## EXERCISE GOAL
Your answer must be an exact copy of all the entries.

[Data records]
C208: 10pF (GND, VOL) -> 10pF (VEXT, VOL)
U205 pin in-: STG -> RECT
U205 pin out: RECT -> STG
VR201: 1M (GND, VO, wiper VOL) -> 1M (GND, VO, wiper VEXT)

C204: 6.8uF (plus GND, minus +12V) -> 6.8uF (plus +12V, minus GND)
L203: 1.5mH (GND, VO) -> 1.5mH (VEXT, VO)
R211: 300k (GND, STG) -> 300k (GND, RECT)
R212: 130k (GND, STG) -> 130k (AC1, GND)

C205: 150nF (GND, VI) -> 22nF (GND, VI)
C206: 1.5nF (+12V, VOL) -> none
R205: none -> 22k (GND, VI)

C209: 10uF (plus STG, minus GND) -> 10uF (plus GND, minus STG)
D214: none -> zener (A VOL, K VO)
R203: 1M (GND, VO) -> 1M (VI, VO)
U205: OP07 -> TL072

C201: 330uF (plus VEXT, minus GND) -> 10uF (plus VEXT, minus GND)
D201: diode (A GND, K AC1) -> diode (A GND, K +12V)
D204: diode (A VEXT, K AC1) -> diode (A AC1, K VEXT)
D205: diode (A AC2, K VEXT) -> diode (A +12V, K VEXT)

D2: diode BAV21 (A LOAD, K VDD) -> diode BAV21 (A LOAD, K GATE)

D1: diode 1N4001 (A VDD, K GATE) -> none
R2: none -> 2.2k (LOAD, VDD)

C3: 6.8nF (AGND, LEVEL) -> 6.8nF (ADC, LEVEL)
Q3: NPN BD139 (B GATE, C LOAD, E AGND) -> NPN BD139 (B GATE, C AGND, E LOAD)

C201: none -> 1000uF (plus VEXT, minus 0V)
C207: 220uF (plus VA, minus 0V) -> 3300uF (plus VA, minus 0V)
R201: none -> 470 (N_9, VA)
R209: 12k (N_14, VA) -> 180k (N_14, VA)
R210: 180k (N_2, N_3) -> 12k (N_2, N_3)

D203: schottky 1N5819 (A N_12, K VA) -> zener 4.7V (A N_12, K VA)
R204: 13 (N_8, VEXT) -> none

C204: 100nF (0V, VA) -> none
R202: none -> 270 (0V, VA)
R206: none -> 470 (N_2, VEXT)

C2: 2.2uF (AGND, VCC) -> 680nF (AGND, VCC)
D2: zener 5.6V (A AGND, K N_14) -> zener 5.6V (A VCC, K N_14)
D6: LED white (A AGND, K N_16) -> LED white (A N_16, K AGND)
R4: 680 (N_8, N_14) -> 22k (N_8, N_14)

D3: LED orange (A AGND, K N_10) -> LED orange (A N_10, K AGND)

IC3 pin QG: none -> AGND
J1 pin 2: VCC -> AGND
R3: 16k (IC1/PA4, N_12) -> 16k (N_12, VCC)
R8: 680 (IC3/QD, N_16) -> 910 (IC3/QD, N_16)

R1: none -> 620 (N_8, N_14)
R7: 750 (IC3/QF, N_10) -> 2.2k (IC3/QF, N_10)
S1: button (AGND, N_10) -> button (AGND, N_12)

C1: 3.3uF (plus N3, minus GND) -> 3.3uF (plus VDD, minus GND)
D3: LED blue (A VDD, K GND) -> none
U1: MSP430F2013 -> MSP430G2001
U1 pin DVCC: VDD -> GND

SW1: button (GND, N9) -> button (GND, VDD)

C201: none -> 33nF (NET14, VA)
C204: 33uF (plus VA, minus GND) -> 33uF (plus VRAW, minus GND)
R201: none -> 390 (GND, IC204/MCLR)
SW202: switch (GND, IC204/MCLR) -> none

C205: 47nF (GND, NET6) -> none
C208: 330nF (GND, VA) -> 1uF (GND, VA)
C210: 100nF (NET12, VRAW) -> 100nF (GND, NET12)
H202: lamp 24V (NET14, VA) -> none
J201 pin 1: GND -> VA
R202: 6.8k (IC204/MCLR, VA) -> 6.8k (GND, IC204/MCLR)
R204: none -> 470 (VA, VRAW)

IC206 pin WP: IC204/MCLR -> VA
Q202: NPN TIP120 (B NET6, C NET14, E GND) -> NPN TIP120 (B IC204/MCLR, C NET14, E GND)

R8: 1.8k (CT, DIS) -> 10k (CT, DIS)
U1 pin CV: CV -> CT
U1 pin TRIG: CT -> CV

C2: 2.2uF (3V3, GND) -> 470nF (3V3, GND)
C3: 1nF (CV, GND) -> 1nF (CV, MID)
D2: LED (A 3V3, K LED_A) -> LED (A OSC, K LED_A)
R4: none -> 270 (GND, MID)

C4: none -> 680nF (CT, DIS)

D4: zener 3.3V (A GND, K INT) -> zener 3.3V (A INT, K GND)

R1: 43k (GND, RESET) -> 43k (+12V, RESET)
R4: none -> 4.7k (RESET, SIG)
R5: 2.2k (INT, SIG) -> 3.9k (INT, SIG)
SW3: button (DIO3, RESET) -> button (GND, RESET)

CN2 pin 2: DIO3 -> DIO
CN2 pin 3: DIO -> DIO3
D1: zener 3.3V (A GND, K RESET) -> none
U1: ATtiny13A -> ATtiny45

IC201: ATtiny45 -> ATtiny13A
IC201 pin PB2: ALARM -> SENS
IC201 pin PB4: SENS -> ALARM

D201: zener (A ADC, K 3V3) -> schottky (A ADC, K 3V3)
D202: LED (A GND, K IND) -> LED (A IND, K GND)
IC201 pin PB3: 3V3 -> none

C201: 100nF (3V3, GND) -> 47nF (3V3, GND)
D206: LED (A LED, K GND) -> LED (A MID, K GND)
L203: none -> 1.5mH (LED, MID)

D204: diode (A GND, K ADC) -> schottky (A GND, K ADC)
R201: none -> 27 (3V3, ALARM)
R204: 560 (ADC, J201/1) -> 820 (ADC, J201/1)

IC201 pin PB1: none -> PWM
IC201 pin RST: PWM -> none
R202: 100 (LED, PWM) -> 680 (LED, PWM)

## ANSWER SPACE
C208: 10pF (GND, VOL) -> 10pF (VEXT, VOL)
U205 pin in-: STG -> RECT
U205 pin out: RECT -> STG
VR201: 1M (GND, VO, wiper VOL) -> 1M (GND, VO, wiper VEXT)

C204: 6.8uF (plus GND, minus +12V) -> 6.8uF (plus +12V, minus GND)
L203: 1.5mH (GND, VO) -> 1.5mH (VEXT, VO)
R211: 300k (GND, STG) -> 300k (GND, RECT)
R212: 130k (GND, STG) -> 130k (AC1, GND)

C205: 150nF (GND, VI) -> 22nF (GND, VI)
C206: 1.5nF (+12V, VOL) -> none
R205: none -> 22k (GND, VI)

C209: 10uF (plus STG, minus GND) -> 10uF (plus GND, minus STG)
D214: none -> zener (A VOL, K VO)
R203: 1M (GND, VO) -> 1M (VI, VO)
U205: OP07 -> TL072

C201: 330uF (plus VEXT, minus GND) -> 10uF (plus VEXT, minus GND)
D201: diode (A GND, K AC1) -> diode (A GND, K +12V)
D204: diode (A VEXT, K AC1) -> diode (A AC1, K VEXT)
D205: diode (A AC2, K VEXT) -> diode (A +12V, K VEXT)

D2: diode BAV21 (A LOAD, K VDD) -> diode BAV21 (A LOAD, K GATE)

D1: diode 1N4001 (A VDD, K GATE) -> none
R2: none -> 2.2k (LOAD, VDD)

C3: 6.8nF (AGND, LEVEL) -> 6.8nF (ADC, LEVEL)
Q3: NPN BD139 (B GATE, C LOAD, E AGND) -> NPN BD139 (B GATE, C AGND, E LOAD)

C201: none -> 1000uF (plus VEXT, minus 0V)
C207: 220uF (plus VA, minus 0V) -> 3300uF (plus VA, minus 0V)
R201: none -> 470 (N_9, VA)
R209: 12k (N_14, VA) -> 180k (N_14, VA)
R210: 180k (N_2, N_3) -> 12k (N_2, N_3)

D203: schottky 1N5819 (A N_12, K VA) -> zener 4.7V (A N_12, K VA)
R204: 13 (N_8, VEXT) -> none

C204: 100nF (0V, VA) -> none
R202: none -> 270 (0V, VA)
R206: none -> 470 (N_2, VEXT)

C2: 2.2uF (AGND, VCC) -> 680nF (AGND, VCC)
D2: zener 5.6V (A AGND, K N_14) -> zener 5.6V (A VCC, K N_14)
D6: LED white (A AGND, K N_16) -> LED white (A N_16, K AGND)
R4: 680 (N_8, N_14) -> 22k (N_8, N_14)

D3: LED orange (A AGND, K N_10) -> LED orange (A N_10, K AGND)

IC3 pin QG: none -> AGND
J1 pin 2: VCC -> AGND
R3: 16k (IC1/PA4, N_12) -> 16k (N_12, VCC)
R8: 680 (IC3/QD, N_16) -> 910 (IC3/QD, N_16)

R1: none -> 620 (N_8, N_14)
R7: 750 (IC3/QF, N_10) -> 2.2k (IC3/QF, N_10)
S1: button (AGND, N_10) -> button (AGND, N_12)

C1: 3.3uF (plus N3, minus GND) -> 3.3uF (plus VDD, minus GND)
D3: LED blue (A VDD, K GND) -> none
U1: MSP430F2013 -> MSP430G2001
U1 pin DVCC: VDD -> GND

SW1: button (GND, N9) -> button (GND, VDD)

C201: none -> 33nF (NET14, VA)
C204: 33uF (plus VA, minus GND) -> 33uF (plus VRAW, minus GND)
R201: none -> 390 (GND, IC204/MCLR)
SW202: switch (GND, IC204/MCLR) -> none

C205: 47nF (GND, NET6) -> none
C208: 330nF (GND, VA) -> 1uF (GND, VA)
C210: 100nF (NET12, VRAW) -> 100nF (GND, NET12)
H202: lamp 24V (NET14, VA) -> none
J201 pin 1: GND -> VA
R202: 6.8k (IC204/MCLR, VA) -> 6.8k (GND, IC204/MCLR)
R204: none -> 470 (VA, VRAW)

IC206 pin WP: IC204/MCLR -> VA
Q202: NPN TIP120 (B NET6, C NET14, E GND) -> NPN TIP120 (B IC204/MCLR, C NET14, E GND)

R8: 1.8k (CT, DIS) -> 10k (CT, DIS)
U1 pin CV: CV -> CT
U1 pin TRIG: CT -> CV

C2: 2.2uF (3V3, GND) -> 470nF (3V3, GND)
C3: 1nF (CV, GND) -> 1nF (CV, MID)
D2: LED (A 3V3, K LED_A) -> LED (A OSC, K LED_A)
R4: none -> 270 (GND, MID)

C4: none -> 680nF (CT, DIS)

D4: zener 3.3V (A GND, K INT) -> zener 3.3V (A INT, K GND)

R1: 43k (GND, RESET) -> 43k (+12V, RESET)
R4: none -> 4.7k (RESET, SIG)
R5: 2.2k (INT, SIG) -> 3.9k (INT, SIG)
SW3: button (DIO3, RESET) -> button (GND, RESET)

CN2 pin 2: DIO3 -> DIO
CN2 pin 3: DIO -> DIO3
D1: zener 3.3V (A GND, K RESET) -> none
U1: ATtiny13A -> ATtiny45

IC201: ATtiny45 -> ATtiny13A
IC201 pin PB2: ALARM -> SENS
IC201 pin PB4: SENS -> ALARM

D201: zener (A ADC, K 3V3) -> schottky (A ADC, K 3V3)
D202: LED (A GND, K IND) -> LED (A IND, K GND)
IC201 pin PB3: 3V3 -> none

C201: 100nF (3V3, GND) -> 47nF (3V3, GND)
D206: LED (A LED, K GND) -> LED (A MID, K GND)
L203: none -> 1.5mH (LED, MID)

D204: diode (A GND, K ADC) -> schottky (A GND, K ADC)
R201: none -> 27 (3V3, ALARM)
R204: 560 (ADC, J201/1) -> 820 (ADC, J201/1)

IC201 pin PB1: none -> PWM
IC201 pin RST: PWM -> none
R202: 100 (LED, PWM) -> 680 (LED, PWM)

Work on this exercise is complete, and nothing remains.